#### The data
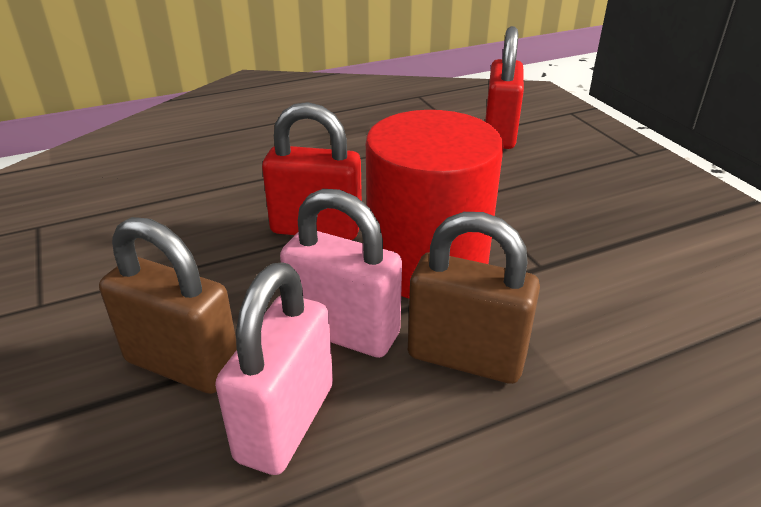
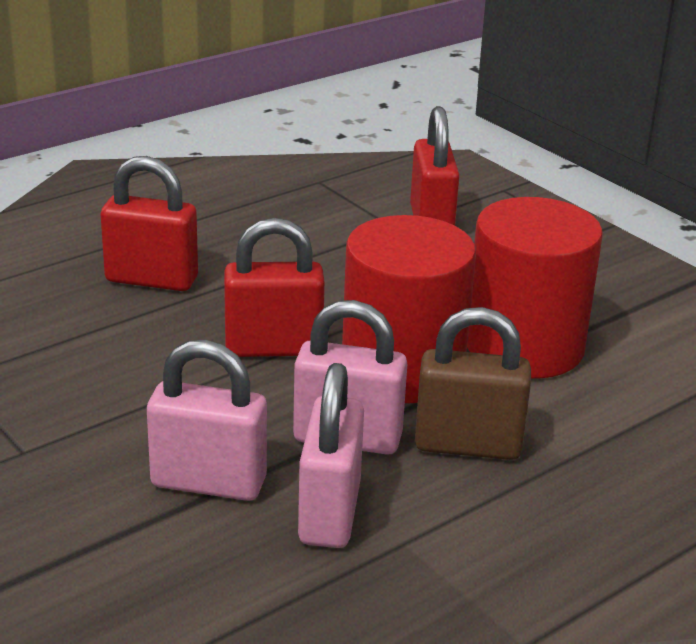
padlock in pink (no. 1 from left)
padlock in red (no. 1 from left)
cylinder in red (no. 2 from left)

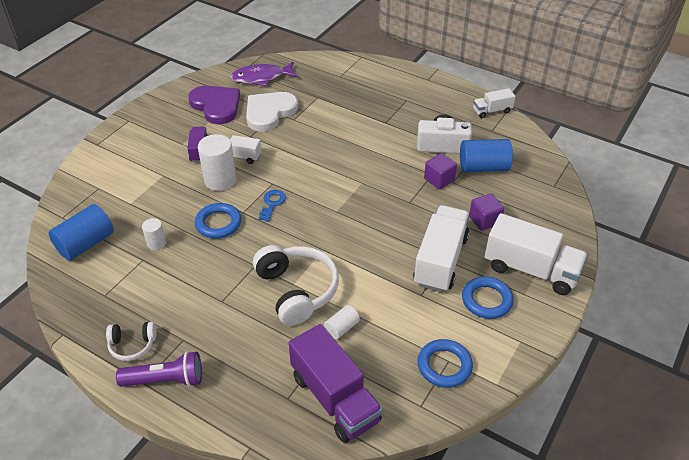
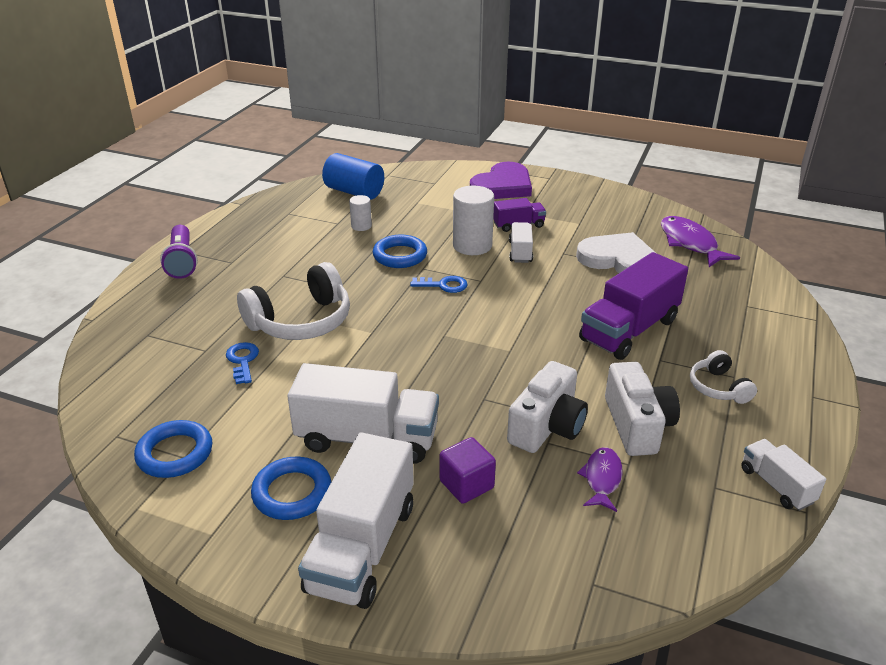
heart in purple
fish in purple (no. 1 from left)
camera in white (no. 1 from left)
key in blue (no. 1 from left)
headphones in white (no. 2 from left)
truck in purple (no. 2 from left)

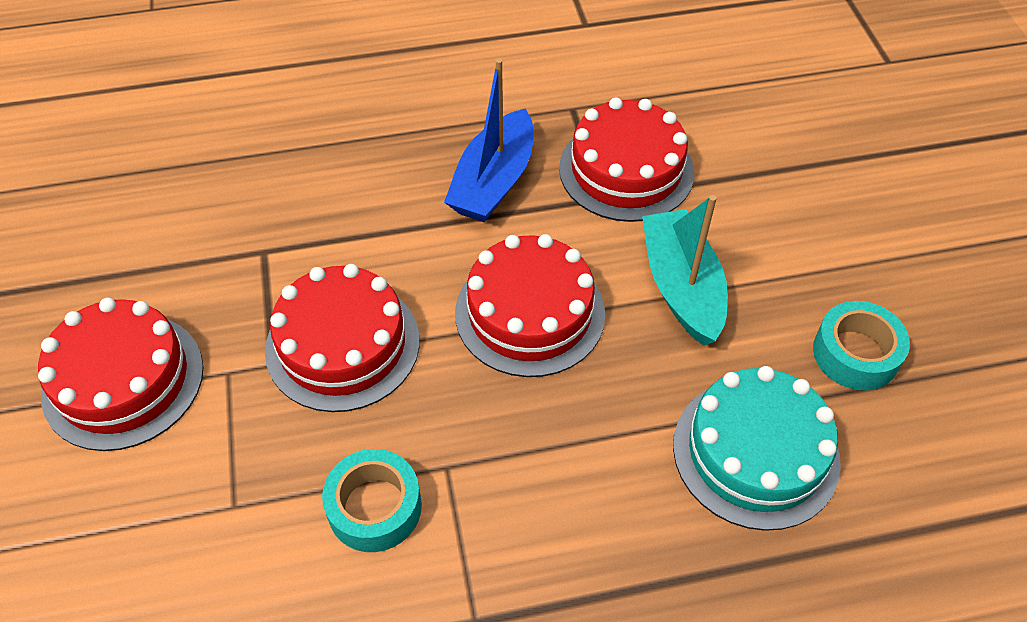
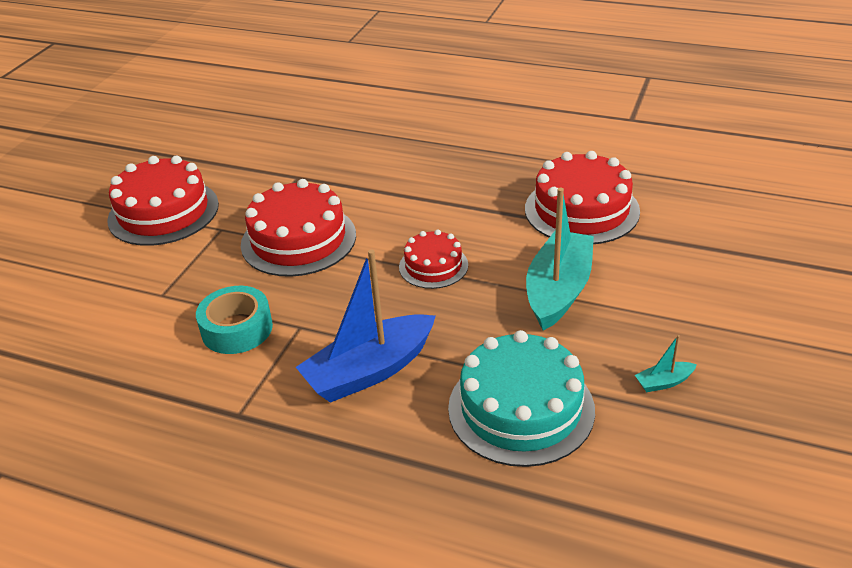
boat in blue
cake in red (no. 3 from left)
boat in turquoise (no. 2 from left)

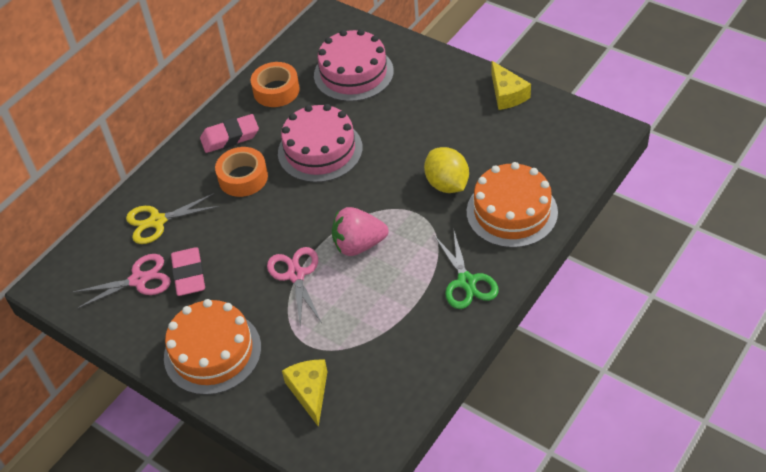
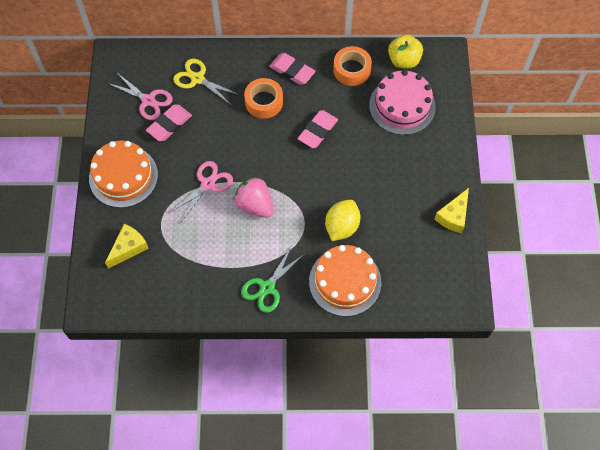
eraser in pink (no. 3 from left)
apple in yellow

#### Task to complete
Transcribe the records above exactly as they appear, leaving out any pictures.

#### Reply
padlock in pink (no. 1 from left)
padlock in red (no. 1 from left)
cylinder in red (no. 2 from left)

heart in purple
fish in purple (no. 1 from left)
camera in white (no. 1 from left)
key in blue (no. 1 from left)
headphones in white (no. 2 from left)
truck in purple (no. 2 from left)

boat in blue
cake in red (no. 3 from left)
boat in turquoise (no. 2 from left)

eraser in pink (no. 3 from left)
apple in yellow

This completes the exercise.